* [RAW DATA]:
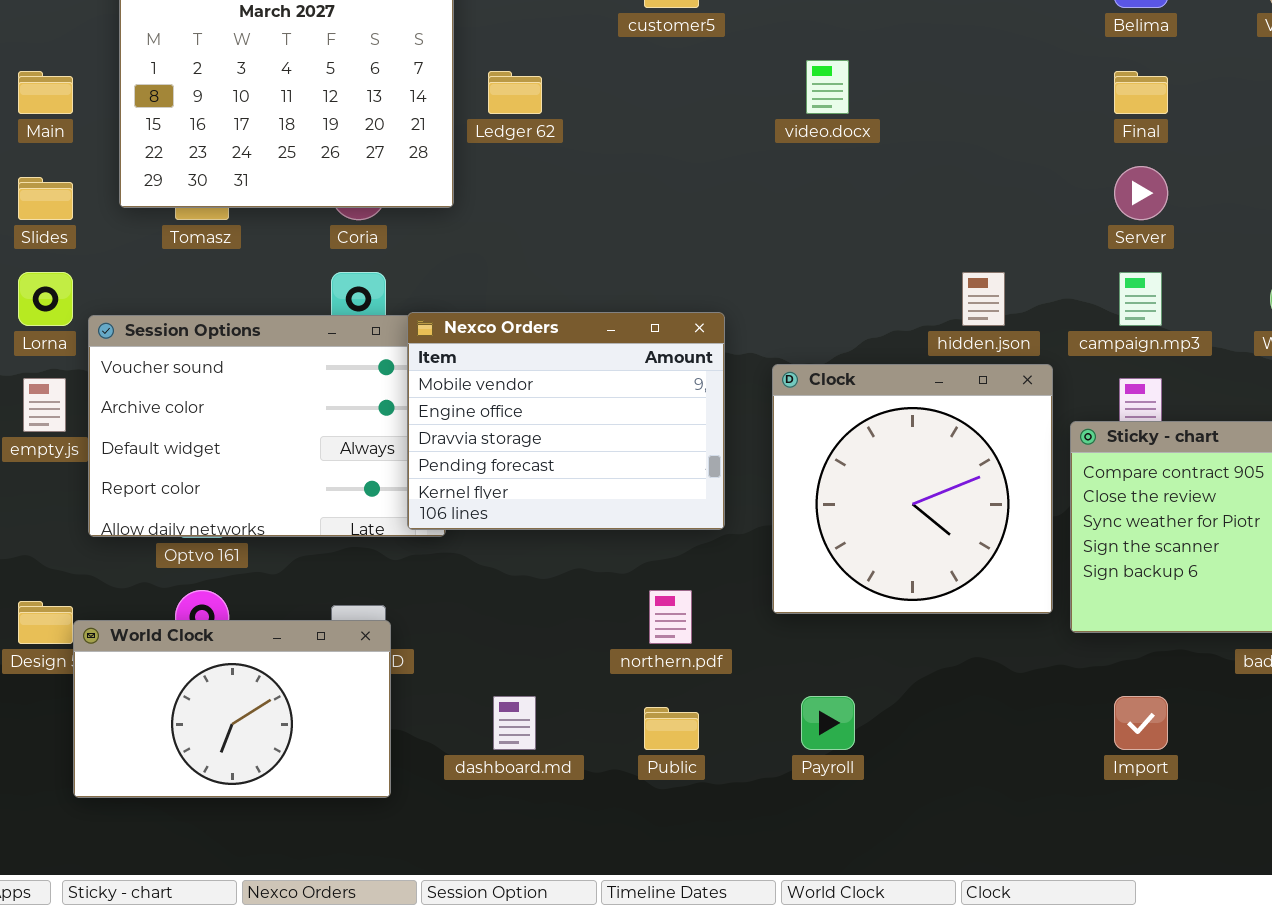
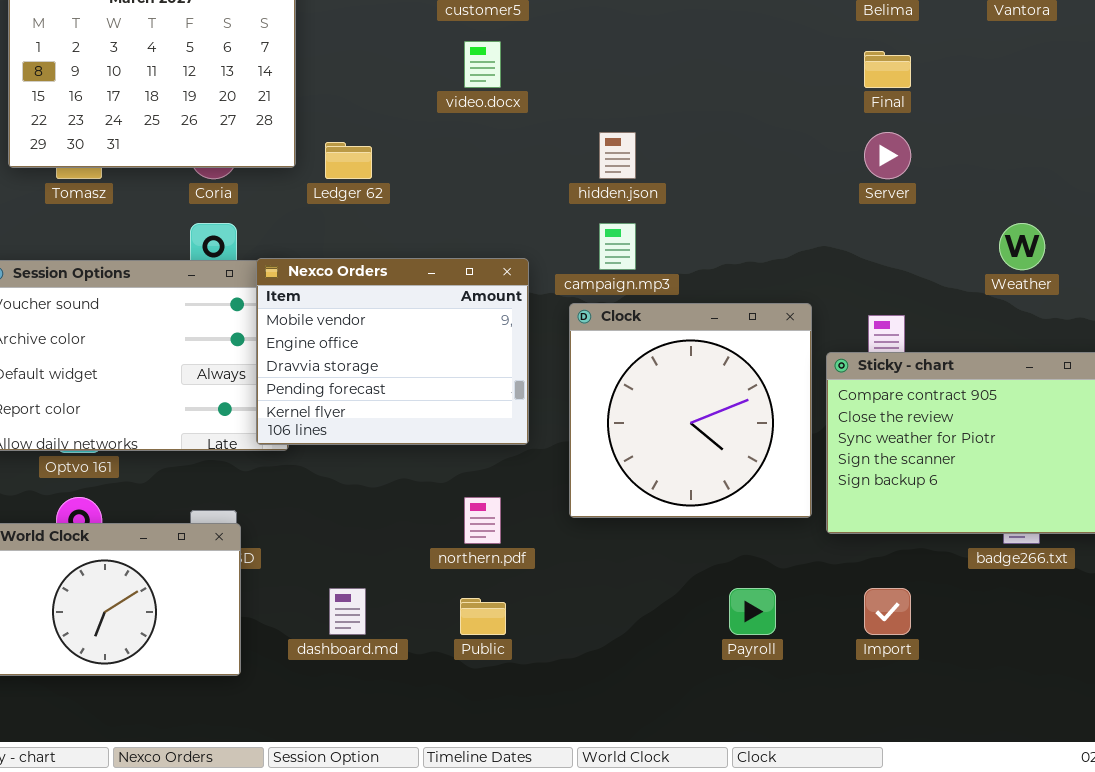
video.docx: [806,60,849,114] -> [464,41,501,88], moved
Ledger 62: [488,71,542,114] -> [325,142,372,179], moved
hidden.json: [962,272,1005,326] -> [599,132,636,179], moved
campaign.mp3: [1119,272,1162,326] -> [599,223,636,270], moved
Payroll: [801,696,855,750] -> [729,588,776,635], moved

* [REQUIRED ACTION]: Set out every record exactly, images excluded.

* [RESULT OF THE EXERCISE]:
video.docx: [806,60,849,114] -> [464,41,501,88], moved
Ledger 62: [488,71,542,114] -> [325,142,372,179], moved
hidden.json: [962,272,1005,326] -> [599,132,636,179], moved
campaign.mp3: [1119,272,1162,326] -> [599,223,636,270], moved
Payroll: [801,696,855,750] -> [729,588,776,635], moved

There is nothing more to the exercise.